To do >>
Go through the listing below and output exactly the line with "none -> green brick H10:I10 level 1", the line with "none -> yellow brick C2:C3 level 2", and each line between; omit the rest.

Extracted entries >>
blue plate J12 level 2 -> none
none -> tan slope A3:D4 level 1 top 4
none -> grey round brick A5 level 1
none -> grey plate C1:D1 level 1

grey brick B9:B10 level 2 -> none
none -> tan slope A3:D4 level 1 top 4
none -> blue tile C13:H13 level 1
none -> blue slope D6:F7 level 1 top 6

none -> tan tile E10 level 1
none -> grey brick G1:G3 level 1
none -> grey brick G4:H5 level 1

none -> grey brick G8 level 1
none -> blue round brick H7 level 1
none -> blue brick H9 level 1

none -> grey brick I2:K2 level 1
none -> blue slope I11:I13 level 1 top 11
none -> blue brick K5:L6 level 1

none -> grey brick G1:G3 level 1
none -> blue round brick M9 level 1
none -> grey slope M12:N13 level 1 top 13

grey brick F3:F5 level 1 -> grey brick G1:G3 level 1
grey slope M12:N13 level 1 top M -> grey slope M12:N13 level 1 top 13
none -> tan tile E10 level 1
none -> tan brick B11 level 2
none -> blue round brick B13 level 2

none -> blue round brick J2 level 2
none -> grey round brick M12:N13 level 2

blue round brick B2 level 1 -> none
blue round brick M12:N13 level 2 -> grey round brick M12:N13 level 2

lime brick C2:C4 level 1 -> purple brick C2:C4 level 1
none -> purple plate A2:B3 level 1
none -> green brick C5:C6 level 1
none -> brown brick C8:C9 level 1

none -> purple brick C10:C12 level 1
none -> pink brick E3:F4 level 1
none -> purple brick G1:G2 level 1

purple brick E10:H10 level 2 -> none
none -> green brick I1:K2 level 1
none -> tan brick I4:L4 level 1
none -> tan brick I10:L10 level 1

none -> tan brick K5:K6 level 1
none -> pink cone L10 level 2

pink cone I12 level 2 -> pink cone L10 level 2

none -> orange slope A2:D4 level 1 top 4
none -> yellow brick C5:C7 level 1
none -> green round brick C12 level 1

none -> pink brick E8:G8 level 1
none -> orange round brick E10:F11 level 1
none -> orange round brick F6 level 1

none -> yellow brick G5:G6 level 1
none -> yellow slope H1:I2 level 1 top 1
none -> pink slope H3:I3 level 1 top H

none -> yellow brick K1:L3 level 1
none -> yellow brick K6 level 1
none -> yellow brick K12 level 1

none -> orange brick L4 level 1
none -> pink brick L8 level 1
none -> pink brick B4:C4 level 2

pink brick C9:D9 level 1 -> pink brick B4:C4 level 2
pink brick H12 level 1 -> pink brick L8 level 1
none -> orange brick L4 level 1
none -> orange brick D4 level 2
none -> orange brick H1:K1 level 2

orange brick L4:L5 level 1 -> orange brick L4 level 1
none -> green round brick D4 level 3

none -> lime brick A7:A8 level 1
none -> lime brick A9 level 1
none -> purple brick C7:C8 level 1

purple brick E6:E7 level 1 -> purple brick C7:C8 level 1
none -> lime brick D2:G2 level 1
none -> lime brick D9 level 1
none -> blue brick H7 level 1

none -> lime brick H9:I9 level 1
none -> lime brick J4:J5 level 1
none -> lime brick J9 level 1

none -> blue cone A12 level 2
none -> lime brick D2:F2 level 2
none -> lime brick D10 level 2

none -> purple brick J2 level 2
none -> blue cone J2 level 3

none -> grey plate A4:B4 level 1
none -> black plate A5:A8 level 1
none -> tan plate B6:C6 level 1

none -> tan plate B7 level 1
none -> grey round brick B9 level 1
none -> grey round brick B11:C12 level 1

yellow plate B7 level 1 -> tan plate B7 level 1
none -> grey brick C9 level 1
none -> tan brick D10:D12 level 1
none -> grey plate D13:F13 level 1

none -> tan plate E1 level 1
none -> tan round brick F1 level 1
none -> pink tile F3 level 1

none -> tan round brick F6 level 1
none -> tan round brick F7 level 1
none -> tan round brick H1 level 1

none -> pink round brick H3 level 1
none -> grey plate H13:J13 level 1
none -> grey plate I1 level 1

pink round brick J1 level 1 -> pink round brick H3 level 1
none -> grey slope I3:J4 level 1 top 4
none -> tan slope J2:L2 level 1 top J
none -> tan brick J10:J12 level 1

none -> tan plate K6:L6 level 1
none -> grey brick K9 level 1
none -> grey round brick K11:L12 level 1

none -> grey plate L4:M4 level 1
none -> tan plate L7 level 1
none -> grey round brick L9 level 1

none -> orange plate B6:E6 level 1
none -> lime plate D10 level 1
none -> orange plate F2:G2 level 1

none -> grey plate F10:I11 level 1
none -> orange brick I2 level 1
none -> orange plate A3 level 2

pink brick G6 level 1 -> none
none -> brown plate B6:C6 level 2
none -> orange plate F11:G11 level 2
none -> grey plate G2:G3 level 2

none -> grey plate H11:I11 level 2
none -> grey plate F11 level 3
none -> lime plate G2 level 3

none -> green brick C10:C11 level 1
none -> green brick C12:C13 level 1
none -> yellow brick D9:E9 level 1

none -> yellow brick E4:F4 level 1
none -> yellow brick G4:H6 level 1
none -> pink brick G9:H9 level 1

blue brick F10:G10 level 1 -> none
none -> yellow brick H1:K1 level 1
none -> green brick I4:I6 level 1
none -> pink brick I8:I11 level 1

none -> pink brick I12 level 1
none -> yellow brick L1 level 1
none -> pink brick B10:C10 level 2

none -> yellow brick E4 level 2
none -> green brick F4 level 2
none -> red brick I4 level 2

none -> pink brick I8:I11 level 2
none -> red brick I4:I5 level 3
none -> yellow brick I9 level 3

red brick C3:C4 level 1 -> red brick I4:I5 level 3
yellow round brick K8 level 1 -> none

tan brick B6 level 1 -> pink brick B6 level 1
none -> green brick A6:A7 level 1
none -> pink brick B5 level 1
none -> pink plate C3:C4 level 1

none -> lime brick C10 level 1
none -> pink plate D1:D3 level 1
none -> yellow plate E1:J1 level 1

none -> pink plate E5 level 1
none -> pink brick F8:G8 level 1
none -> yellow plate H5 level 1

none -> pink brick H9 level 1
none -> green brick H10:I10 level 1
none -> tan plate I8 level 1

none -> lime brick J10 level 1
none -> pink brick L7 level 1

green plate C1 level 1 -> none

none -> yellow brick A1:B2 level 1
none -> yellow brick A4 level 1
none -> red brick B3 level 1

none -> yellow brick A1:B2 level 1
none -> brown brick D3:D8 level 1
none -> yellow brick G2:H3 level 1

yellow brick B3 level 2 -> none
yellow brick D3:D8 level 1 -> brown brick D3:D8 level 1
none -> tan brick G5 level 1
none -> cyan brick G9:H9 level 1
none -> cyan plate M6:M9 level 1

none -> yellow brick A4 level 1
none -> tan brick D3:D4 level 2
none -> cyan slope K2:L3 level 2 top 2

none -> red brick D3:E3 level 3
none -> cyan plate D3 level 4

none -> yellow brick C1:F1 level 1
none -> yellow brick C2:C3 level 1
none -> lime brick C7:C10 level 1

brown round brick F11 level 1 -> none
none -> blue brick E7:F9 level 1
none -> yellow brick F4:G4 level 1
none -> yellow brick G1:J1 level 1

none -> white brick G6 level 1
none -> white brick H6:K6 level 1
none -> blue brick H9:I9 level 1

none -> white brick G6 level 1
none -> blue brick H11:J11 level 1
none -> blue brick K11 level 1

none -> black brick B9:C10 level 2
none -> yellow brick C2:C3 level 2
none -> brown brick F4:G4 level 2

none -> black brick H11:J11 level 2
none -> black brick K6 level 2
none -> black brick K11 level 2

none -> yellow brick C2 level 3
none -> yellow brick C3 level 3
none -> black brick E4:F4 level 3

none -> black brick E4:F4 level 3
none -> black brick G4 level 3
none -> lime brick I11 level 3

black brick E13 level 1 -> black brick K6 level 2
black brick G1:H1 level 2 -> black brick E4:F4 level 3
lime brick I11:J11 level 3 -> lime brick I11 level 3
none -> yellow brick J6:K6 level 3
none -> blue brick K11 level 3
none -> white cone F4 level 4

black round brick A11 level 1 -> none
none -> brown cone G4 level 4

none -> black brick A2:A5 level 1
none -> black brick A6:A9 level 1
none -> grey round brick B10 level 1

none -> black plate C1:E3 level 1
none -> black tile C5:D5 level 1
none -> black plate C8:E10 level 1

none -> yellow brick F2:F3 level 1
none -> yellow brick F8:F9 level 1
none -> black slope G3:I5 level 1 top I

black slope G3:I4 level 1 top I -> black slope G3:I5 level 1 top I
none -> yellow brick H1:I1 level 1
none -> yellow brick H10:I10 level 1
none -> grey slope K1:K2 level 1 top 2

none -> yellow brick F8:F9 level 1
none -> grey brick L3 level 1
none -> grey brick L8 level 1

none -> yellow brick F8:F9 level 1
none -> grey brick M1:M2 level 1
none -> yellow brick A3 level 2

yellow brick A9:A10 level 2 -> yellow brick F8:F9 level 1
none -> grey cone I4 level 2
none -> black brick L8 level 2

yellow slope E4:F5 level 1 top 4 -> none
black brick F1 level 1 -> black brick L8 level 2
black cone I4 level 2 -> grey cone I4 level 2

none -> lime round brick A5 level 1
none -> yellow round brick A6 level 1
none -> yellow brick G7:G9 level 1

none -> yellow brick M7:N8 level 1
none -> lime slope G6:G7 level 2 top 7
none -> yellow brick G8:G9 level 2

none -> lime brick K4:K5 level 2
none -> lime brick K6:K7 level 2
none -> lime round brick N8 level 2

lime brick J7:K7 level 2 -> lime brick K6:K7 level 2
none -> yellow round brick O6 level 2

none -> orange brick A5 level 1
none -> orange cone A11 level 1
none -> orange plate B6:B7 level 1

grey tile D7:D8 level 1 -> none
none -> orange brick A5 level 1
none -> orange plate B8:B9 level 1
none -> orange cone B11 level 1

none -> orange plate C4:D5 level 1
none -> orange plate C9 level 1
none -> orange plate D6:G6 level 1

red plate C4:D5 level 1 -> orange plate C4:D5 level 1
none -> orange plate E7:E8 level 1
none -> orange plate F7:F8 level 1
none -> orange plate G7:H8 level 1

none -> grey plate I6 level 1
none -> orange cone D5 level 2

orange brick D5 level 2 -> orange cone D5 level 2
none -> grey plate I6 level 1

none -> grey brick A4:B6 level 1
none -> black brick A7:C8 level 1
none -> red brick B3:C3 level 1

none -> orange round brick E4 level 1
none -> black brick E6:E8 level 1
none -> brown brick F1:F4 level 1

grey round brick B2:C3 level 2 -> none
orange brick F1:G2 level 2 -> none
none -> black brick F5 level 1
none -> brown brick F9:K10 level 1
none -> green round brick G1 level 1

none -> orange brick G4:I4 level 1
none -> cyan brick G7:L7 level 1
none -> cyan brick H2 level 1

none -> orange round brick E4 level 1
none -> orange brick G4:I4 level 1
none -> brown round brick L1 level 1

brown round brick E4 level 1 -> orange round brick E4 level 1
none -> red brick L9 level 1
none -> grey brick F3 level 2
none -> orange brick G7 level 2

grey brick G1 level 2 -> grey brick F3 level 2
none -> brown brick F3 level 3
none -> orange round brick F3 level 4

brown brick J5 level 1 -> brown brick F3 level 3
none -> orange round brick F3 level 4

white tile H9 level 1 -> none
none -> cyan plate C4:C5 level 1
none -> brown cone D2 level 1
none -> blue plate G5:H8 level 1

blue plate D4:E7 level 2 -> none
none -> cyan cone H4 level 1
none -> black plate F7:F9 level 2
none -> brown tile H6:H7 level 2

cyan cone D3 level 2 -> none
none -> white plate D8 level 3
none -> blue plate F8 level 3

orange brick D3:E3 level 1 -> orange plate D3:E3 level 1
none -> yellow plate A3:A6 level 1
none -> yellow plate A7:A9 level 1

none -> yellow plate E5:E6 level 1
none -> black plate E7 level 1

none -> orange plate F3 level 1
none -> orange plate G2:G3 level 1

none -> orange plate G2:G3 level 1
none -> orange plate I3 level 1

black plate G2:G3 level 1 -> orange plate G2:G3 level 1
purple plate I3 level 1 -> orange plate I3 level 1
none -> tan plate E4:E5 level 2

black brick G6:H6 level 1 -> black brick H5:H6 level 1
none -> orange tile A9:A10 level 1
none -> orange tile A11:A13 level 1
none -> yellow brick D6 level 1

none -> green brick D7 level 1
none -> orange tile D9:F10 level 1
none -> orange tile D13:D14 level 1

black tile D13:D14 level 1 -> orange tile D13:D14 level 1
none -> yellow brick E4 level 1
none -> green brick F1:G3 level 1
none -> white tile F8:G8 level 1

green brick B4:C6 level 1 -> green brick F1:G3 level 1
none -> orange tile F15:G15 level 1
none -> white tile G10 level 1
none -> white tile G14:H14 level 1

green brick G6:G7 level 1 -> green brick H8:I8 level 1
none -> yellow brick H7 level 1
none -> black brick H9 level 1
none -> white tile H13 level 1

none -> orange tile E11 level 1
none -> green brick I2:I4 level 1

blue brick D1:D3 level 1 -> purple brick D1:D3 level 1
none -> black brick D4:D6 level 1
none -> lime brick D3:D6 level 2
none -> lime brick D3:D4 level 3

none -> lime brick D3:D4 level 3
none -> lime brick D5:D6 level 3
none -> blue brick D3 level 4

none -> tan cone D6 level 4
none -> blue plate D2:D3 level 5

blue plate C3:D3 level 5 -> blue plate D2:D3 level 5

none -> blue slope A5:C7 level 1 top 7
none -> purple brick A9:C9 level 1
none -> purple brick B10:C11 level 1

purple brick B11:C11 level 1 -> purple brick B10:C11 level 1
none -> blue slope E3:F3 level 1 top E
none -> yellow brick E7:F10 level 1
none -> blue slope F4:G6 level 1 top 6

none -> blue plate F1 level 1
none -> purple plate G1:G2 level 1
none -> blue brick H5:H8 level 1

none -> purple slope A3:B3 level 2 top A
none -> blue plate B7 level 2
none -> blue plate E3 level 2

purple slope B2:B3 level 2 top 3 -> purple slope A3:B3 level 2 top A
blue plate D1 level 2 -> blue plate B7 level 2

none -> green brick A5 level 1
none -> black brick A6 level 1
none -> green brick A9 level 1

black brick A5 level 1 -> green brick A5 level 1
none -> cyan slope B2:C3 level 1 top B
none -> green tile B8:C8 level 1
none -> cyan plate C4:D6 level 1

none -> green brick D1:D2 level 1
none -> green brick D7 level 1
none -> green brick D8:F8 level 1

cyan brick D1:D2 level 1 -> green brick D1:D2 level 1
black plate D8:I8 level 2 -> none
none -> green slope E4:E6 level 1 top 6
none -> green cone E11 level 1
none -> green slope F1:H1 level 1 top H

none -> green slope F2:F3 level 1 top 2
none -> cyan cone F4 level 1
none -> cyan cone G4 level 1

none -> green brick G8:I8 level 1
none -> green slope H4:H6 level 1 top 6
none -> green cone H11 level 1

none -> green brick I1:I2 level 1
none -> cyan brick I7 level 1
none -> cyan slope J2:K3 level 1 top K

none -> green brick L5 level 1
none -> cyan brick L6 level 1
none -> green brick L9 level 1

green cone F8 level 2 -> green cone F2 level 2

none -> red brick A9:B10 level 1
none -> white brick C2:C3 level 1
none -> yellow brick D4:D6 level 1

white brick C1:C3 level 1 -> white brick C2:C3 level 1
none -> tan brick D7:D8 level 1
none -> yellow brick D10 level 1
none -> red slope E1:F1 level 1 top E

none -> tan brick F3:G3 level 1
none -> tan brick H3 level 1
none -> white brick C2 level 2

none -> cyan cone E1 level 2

The answer >>
none -> green brick H10:I10 level 1
none -> tan plate I8 level 1

none -> lime brick J10 level 1
none -> pink brick L7 level 1

green plate C1 level 1 -> none

none -> yellow brick A1:B2 level 1
none -> yellow brick A4 level 1
none -> red brick B3 level 1

none -> yellow brick A1:B2 level 1
none -> brown brick D3:D8 level 1
none -> yellow brick G2:H3 level 1

yellow brick B3 level 2 -> none
yellow brick D3:D8 level 1 -> brown brick D3:D8 level 1
none -> tan brick G5 level 1
none -> cyan brick G9:H9 level 1
none -> cyan plate M6:M9 level 1

none -> yellow brick A4 level 1
none -> tan brick D3:D4 level 2
none -> cyan slope K2:L3 level 2 top 2

none -> red brick D3:E3 level 3
none -> cyan plate D3 level 4

none -> yellow brick C1:F1 level 1
none -> yellow brick C2:C3 level 1
none -> lime brick C7:C10 level 1

brown round brick F11 level 1 -> none
none -> blue brick E7:F9 level 1
none -> yellow brick F4:G4 level 1
none -> yellow brick G1:J1 level 1

none -> white brick G6 level 1
none -> white brick H6:K6 level 1
none -> blue brick H9:I9 level 1

none -> white brick G6 level 1
none -> blue brick H11:J11 level 1
none -> blue brick K11 level 1

none -> black brick B9:C10 level 2
none -> yellow brick C2:C3 level 2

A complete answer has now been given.